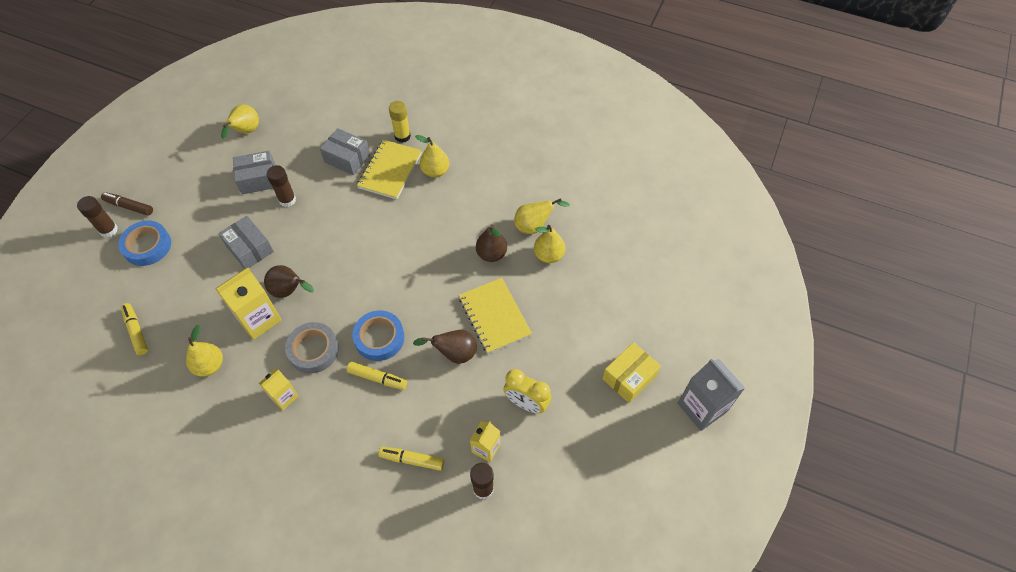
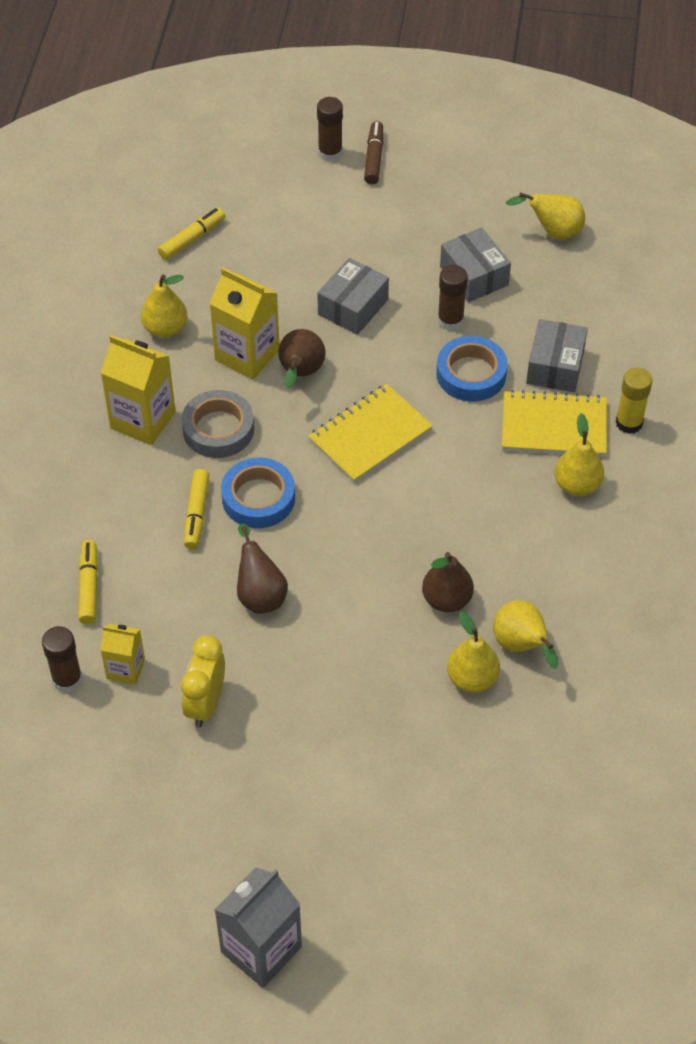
camera: 75 degrees right, 5 degrees down
(147, 246) = (319, 200): blue tape -> blue tape (471, 374)
(284, 396) = (143, 420): yellow carton -> yellow carton, size x1.70
(494, 316) = (337, 630): yellow notebook -> yellow notebook (370, 435)
(629, 377) = (285, 835): yellow box -> none

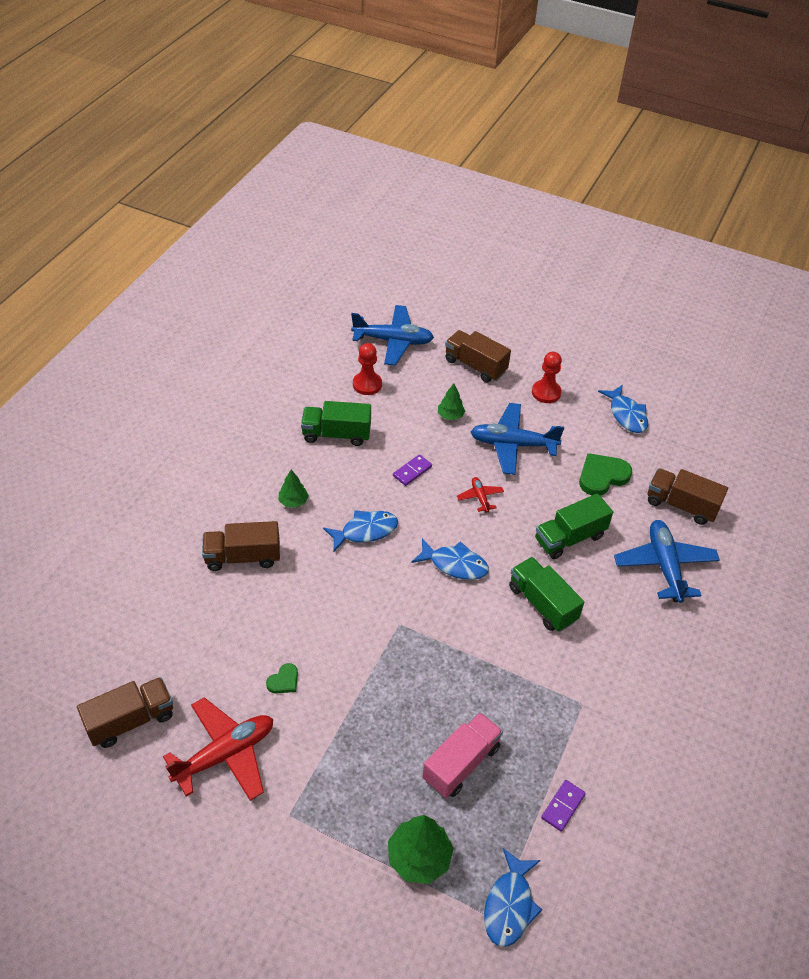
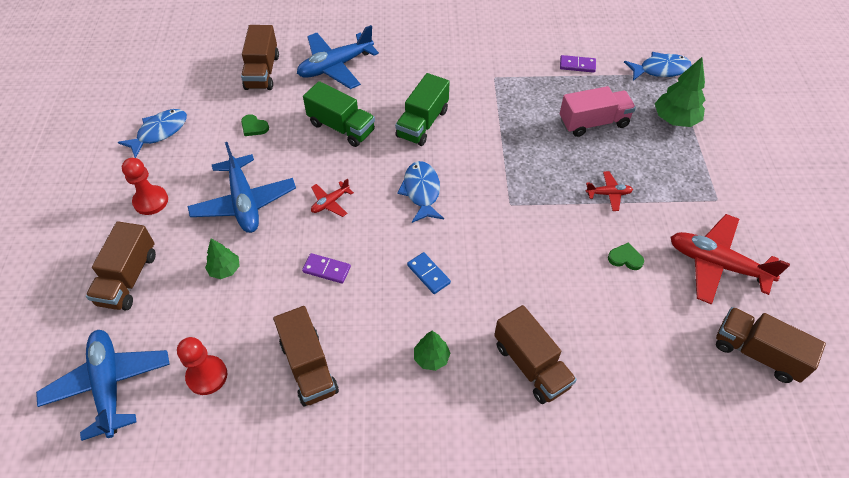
camera: 115 degrees left, 5 degrees up
(336, 434) = (309, 367): green truck -> brown truck
(360, 714) = (608, 194): none -> red plane
(365, 531) = (428, 274): blue fish -> blue domino
(461, 763) = (593, 122): pink truck -> pink truck turned 150 degrees clockwise
(602, 476) = (254, 127): green heart -> green heart, size x0.53

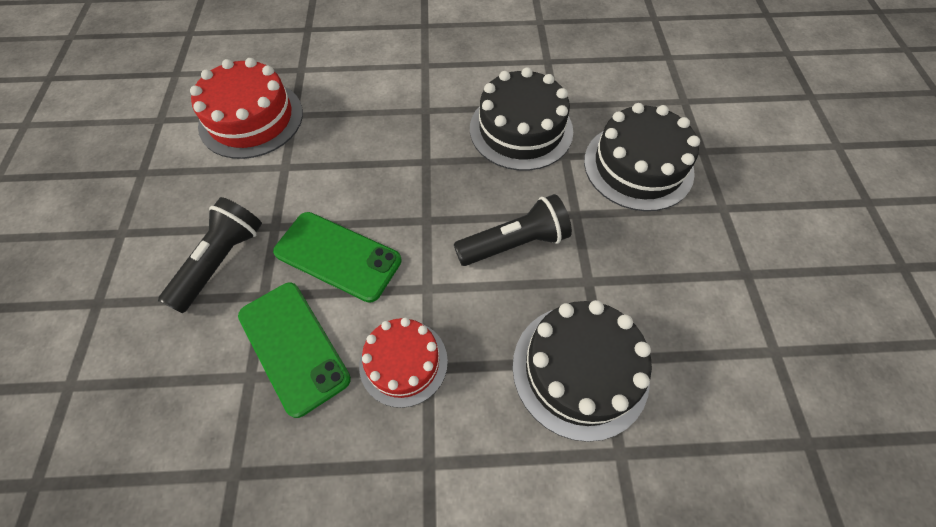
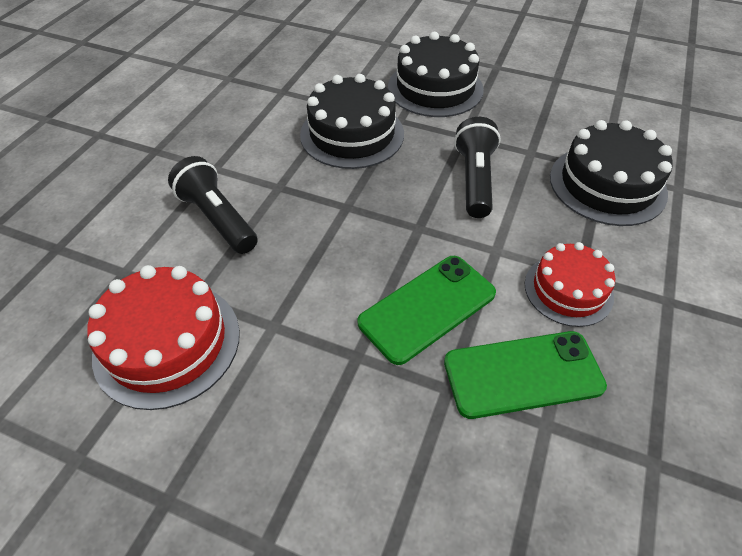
camera: 65 degrees left, 10 degrees down
(221, 261) = (379, 423): black flashlight -> black flashlight (217, 219)

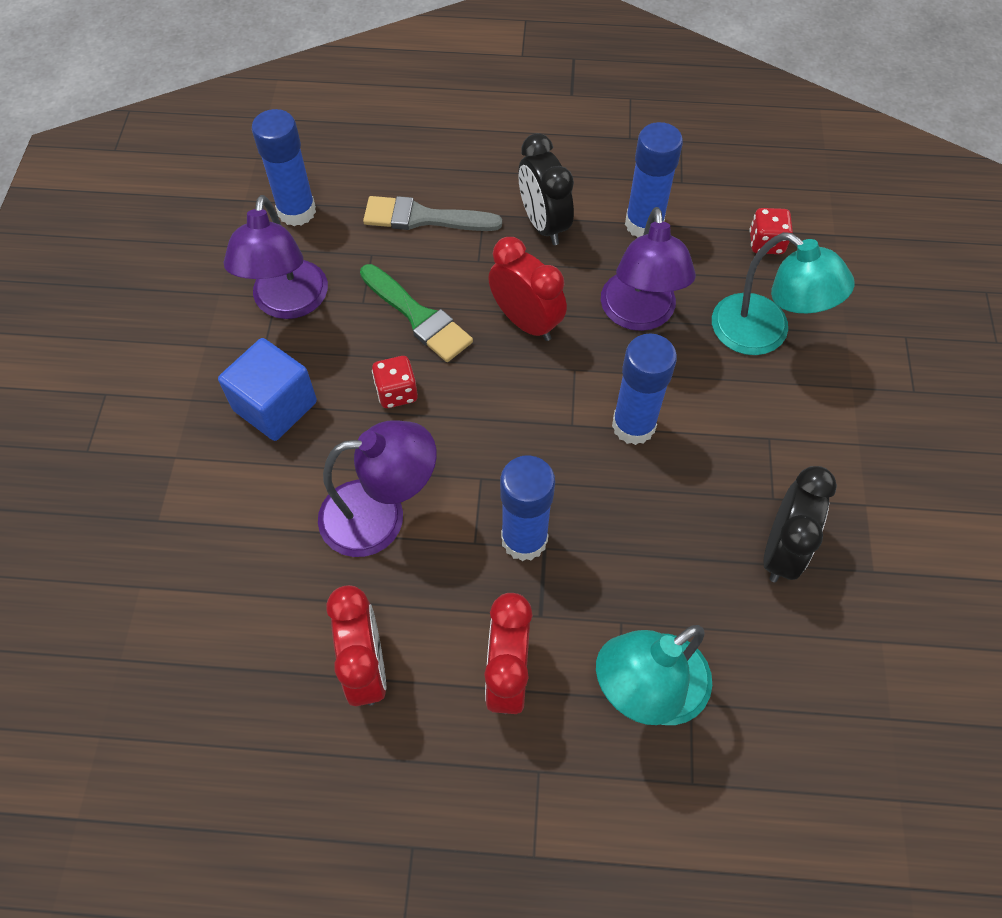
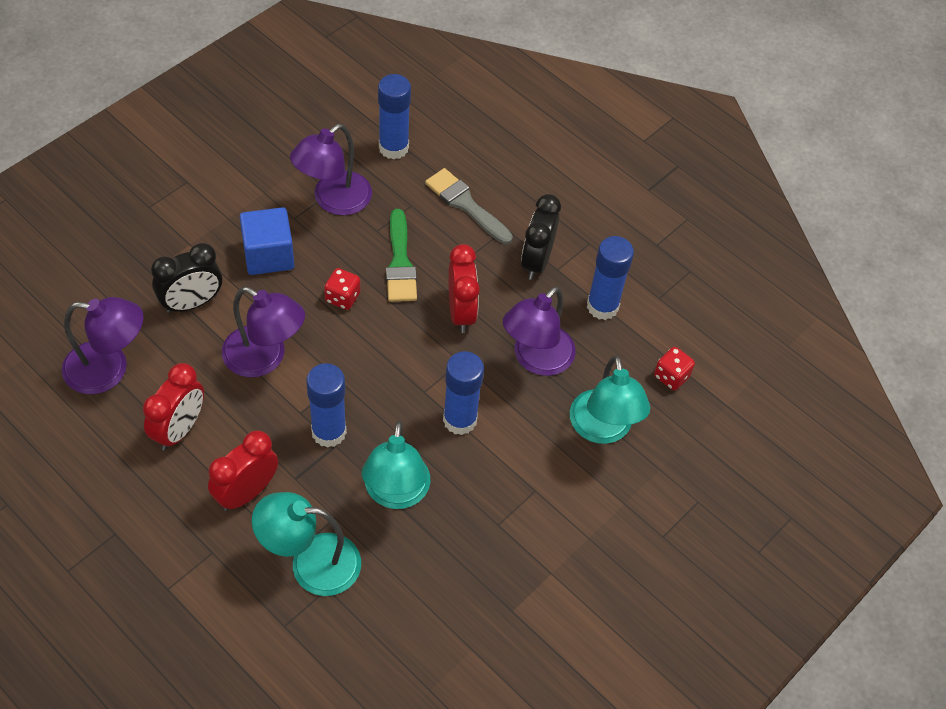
camera: 35 degrees right, 5 degrees down
(218, 665) = (109, 369): none -> purple lamp
(652, 548) = (395, 494): none -> turquoise lamp
(781, 550) = (469, 555): black clock -> black clock (192, 303)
————————
**What to do**
Repeat the exact lines from the first line of the data through the line containing "(629, 377) = (285, 835): yellow box -> none". Nothing else, no pictures.

**Response to this task**
camera: 75 degrees right, 5 degrees down
(147, 246) = (319, 200): blue tape -> blue tape (471, 374)
(284, 396) = (143, 420): yellow carton -> yellow carton, size x1.70
(494, 316) = (337, 630): yellow notebook -> yellow notebook (370, 435)
(629, 377) = (285, 835): yellow box -> none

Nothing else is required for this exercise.